What you are asked to do:
Below are some records. Count the lines with "russet" in them and give nothing but the total.

Source material:

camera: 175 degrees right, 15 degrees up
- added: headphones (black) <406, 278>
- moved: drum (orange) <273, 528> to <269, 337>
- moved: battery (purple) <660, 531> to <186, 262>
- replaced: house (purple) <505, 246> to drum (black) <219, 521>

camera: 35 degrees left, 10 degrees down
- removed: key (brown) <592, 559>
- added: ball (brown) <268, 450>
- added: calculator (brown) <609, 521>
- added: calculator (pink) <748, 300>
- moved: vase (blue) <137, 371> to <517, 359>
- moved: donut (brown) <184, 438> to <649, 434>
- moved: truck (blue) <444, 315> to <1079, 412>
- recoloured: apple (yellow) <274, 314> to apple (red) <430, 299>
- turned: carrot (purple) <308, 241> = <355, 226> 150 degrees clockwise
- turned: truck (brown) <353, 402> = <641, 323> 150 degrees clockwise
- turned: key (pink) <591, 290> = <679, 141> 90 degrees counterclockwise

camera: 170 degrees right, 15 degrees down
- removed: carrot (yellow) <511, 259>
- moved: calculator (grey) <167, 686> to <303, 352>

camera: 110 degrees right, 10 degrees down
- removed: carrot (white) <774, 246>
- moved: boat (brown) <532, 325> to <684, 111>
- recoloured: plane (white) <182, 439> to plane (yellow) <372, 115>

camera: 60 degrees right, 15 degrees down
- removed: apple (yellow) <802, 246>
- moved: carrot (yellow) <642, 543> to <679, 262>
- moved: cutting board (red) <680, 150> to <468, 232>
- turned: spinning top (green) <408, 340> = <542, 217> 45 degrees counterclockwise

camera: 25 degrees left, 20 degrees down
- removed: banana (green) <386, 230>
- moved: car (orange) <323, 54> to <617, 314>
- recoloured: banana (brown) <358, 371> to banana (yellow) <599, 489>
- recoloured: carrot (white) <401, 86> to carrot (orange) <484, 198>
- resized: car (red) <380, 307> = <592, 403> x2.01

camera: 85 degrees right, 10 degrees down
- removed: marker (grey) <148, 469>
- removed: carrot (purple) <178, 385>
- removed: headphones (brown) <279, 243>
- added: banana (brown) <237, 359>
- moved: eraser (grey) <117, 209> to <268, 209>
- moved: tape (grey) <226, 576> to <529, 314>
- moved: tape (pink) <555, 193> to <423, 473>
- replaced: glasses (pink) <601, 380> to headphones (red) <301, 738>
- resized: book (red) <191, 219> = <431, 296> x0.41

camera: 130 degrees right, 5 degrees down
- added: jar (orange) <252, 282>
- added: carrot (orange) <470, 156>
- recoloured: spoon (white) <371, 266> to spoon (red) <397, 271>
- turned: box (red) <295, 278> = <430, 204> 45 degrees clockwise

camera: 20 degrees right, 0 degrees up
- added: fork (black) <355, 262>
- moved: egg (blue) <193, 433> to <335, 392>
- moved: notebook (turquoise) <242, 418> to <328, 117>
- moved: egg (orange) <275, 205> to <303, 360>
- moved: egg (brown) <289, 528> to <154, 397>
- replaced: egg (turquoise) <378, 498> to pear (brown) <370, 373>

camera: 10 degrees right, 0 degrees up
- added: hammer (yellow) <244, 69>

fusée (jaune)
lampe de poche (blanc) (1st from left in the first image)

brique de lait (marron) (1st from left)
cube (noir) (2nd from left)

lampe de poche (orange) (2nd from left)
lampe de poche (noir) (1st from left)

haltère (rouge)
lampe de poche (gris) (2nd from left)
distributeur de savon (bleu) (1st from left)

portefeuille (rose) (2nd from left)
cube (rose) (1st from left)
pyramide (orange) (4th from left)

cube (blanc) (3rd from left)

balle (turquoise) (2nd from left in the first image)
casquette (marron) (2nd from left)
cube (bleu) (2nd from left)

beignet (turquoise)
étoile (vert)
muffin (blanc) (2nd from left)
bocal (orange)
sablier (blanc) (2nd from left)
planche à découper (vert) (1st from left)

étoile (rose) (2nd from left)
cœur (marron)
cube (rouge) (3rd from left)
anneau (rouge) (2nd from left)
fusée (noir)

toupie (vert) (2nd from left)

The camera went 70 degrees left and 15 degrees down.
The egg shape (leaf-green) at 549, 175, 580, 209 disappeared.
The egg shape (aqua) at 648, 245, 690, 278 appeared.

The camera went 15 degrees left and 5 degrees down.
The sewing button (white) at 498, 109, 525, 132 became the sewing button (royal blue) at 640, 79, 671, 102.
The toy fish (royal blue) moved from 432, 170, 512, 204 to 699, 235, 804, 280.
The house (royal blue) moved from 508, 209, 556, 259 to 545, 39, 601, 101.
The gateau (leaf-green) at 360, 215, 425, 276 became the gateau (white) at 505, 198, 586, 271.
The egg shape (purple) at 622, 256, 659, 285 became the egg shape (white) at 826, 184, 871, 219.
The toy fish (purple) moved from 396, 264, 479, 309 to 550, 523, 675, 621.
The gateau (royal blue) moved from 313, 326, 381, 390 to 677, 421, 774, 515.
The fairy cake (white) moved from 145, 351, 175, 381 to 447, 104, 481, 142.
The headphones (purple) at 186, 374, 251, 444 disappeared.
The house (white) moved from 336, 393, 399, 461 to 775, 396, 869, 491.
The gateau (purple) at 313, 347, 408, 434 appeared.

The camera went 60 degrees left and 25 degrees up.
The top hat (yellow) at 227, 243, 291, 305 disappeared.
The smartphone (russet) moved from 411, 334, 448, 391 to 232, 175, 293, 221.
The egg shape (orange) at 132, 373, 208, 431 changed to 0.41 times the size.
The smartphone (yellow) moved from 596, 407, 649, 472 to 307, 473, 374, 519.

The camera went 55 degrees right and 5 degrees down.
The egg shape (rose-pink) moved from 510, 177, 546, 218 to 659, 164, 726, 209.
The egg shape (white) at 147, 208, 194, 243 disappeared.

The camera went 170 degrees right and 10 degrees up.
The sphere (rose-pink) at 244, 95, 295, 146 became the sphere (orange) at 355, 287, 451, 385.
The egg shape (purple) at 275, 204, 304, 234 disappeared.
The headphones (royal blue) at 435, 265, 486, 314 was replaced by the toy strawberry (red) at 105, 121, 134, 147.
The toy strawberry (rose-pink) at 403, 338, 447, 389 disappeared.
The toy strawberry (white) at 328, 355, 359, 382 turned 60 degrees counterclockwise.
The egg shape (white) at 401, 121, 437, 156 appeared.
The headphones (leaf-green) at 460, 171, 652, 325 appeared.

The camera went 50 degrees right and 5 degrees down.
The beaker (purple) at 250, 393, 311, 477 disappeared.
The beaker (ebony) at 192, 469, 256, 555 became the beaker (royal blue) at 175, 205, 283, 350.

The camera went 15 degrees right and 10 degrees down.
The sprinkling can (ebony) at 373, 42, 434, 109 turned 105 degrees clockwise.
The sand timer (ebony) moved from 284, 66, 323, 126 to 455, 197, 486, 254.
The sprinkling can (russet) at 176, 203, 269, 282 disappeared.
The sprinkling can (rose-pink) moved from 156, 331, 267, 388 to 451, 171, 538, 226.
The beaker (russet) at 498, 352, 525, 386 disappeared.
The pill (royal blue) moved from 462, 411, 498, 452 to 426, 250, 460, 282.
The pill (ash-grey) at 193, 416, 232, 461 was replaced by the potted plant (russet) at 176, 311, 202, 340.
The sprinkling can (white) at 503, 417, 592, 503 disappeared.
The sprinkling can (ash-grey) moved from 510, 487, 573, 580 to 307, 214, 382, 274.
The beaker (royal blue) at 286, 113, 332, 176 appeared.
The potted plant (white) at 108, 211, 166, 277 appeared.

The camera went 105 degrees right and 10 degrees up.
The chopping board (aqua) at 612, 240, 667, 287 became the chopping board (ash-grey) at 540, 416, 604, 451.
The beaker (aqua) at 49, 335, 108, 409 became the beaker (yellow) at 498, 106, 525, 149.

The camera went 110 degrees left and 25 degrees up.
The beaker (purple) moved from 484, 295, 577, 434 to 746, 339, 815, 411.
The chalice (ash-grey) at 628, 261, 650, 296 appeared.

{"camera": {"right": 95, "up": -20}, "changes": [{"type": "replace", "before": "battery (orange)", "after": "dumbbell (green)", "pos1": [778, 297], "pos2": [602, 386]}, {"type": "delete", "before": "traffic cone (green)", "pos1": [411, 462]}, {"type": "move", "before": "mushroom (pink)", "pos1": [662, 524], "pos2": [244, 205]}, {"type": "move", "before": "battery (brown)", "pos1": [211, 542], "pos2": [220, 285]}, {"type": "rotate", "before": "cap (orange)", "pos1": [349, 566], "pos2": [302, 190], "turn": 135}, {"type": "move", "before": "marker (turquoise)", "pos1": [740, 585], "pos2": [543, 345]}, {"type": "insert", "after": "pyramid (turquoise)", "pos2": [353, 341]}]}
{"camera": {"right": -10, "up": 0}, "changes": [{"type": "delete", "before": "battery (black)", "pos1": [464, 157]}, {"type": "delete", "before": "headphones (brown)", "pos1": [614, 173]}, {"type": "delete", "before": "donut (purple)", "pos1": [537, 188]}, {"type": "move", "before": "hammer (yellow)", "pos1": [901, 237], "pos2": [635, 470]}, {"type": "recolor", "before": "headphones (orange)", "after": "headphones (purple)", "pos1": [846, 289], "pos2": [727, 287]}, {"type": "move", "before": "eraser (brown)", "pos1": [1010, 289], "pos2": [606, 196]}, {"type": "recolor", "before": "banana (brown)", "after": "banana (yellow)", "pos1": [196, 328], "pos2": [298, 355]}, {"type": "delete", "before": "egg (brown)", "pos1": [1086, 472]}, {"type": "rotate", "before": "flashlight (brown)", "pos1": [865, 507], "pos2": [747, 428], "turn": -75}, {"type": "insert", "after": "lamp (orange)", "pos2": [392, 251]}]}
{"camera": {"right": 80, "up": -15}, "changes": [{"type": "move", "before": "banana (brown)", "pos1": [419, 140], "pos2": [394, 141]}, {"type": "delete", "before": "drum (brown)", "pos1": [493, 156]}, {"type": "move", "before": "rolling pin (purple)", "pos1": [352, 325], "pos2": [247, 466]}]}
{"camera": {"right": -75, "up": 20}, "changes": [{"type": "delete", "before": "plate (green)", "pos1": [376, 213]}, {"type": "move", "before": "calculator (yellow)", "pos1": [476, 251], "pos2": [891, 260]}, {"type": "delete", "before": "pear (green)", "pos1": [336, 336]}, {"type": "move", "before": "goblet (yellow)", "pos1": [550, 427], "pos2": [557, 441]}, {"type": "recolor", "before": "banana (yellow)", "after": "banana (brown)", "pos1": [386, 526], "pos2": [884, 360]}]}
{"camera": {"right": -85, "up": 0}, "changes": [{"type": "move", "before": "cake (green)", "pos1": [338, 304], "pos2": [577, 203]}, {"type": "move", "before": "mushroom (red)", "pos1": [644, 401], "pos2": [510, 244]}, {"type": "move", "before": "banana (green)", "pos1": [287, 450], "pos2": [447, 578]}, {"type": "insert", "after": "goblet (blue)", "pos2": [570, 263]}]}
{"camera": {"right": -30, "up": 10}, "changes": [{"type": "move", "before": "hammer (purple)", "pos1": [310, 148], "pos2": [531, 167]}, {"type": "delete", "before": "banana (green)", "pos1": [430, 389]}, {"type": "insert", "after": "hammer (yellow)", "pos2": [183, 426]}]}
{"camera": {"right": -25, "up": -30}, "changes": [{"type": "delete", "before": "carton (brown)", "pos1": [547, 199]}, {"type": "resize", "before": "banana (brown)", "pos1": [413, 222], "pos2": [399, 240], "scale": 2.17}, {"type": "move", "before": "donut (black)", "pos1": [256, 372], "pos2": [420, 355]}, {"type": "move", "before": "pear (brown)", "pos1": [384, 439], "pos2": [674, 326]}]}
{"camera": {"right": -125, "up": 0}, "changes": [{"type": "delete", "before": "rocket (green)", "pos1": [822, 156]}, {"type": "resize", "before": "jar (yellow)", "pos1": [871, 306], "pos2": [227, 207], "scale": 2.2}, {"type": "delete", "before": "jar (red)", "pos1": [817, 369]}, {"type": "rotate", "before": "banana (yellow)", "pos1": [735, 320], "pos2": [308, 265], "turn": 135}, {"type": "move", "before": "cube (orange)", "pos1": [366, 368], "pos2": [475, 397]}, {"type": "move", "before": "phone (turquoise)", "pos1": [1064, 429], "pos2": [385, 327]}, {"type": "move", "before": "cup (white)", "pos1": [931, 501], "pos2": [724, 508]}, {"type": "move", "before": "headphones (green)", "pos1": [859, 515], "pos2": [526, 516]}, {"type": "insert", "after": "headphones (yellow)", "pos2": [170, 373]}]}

Response:
4